> **Exercise details**: Will you output all of the data below exactly, omitting the images?

*** Opening Data ***

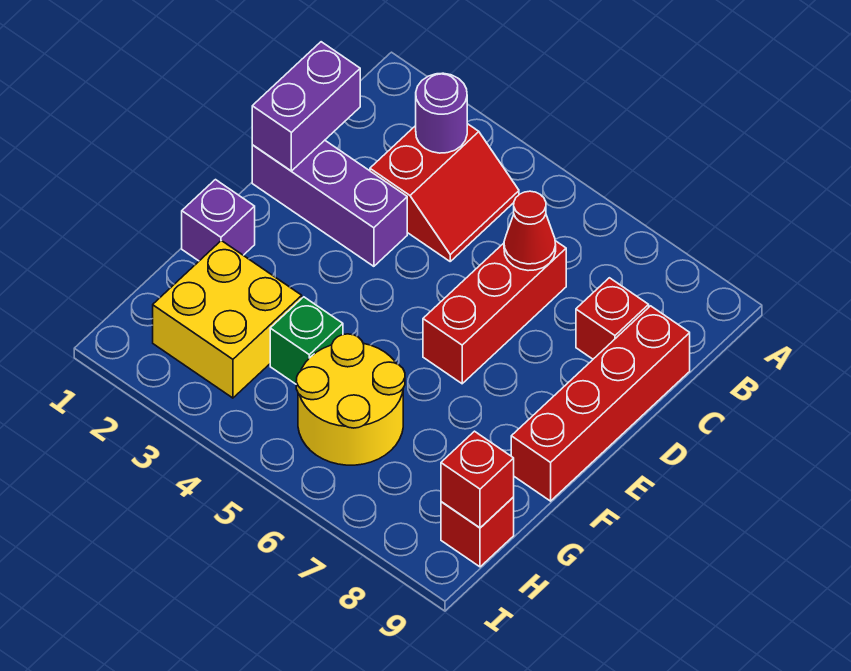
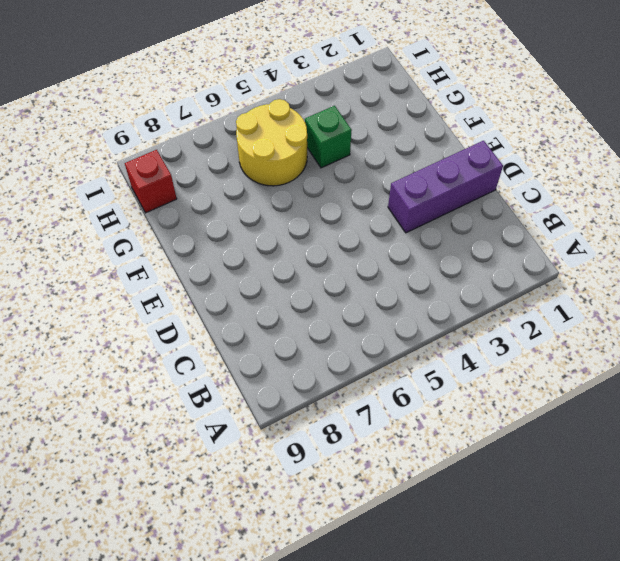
none -> red 2x2 slope [370,124,519,261]
none -> red 1x3 brick [423,241,566,384]
none -> red 1x1 brick [576,278,649,359]

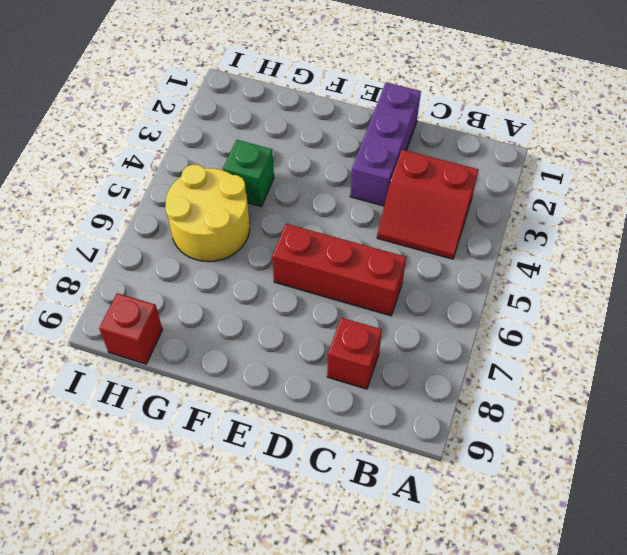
none -> red 1x4 brick [511,306,690,501]
none -> purple 1x1 brick [182,180,255,261]
none -> yellow 2x2 brick [153,241,302,398]

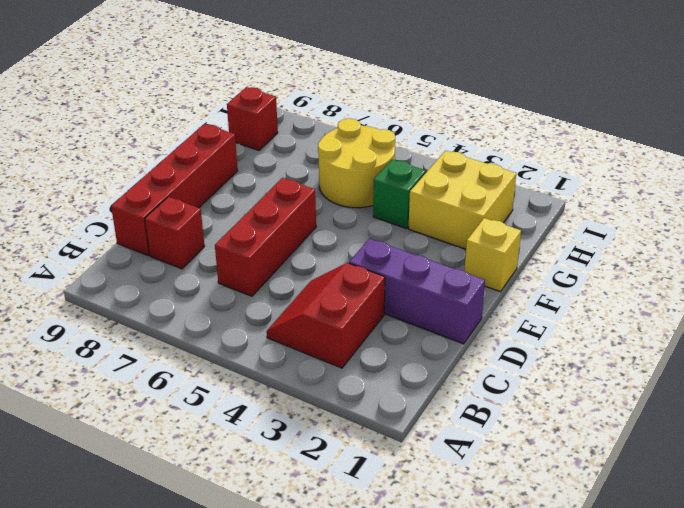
yellow 1x1 brick [464,218,521,292] -> purple 1x1 brick [182,180,255,261]
none -> purple 1x1 round brick [416,73,467,153]
none -> purple 1x2 brick [252,42,360,171]
none -> red 1x1 cone [504,191,556,271]

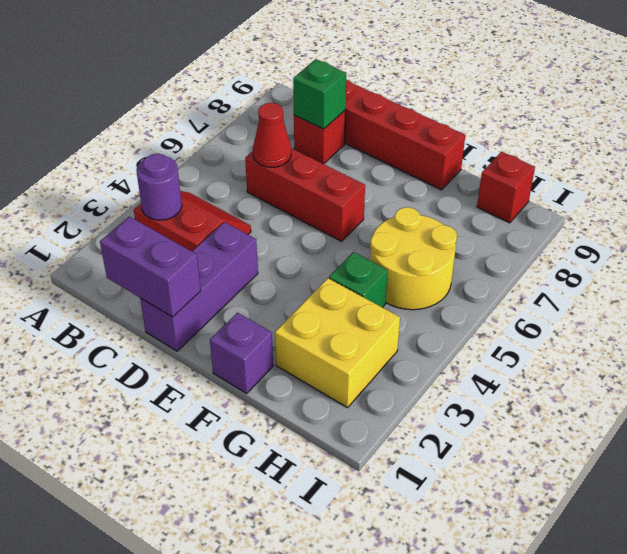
green 1x1 brick [293,59,346,129] -> none
none -> red 1x1 brick [441,431,514,528]

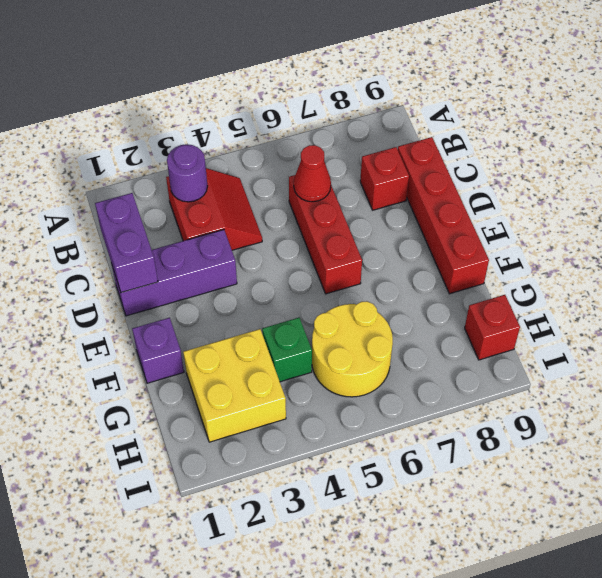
none -> red 1x1 brick [441,431,514,528]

*** Closing Data ***

> **Response**:
none -> red 2x2 slope [370,124,519,261]
none -> red 1x3 brick [423,241,566,384]
none -> red 1x1 brick [576,278,649,359]

none -> red 1x4 brick [511,306,690,501]
none -> purple 1x1 brick [182,180,255,261]
none -> yellow 2x2 brick [153,241,302,398]

yellow 1x1 brick [464,218,521,292] -> purple 1x1 brick [182,180,255,261]
none -> purple 1x1 round brick [416,73,467,153]
none -> purple 1x2 brick [252,42,360,171]
none -> red 1x1 cone [504,191,556,271]

green 1x1 brick [293,59,346,129] -> none
none -> red 1x1 brick [441,431,514,528]

none -> red 1x1 brick [441,431,514,528]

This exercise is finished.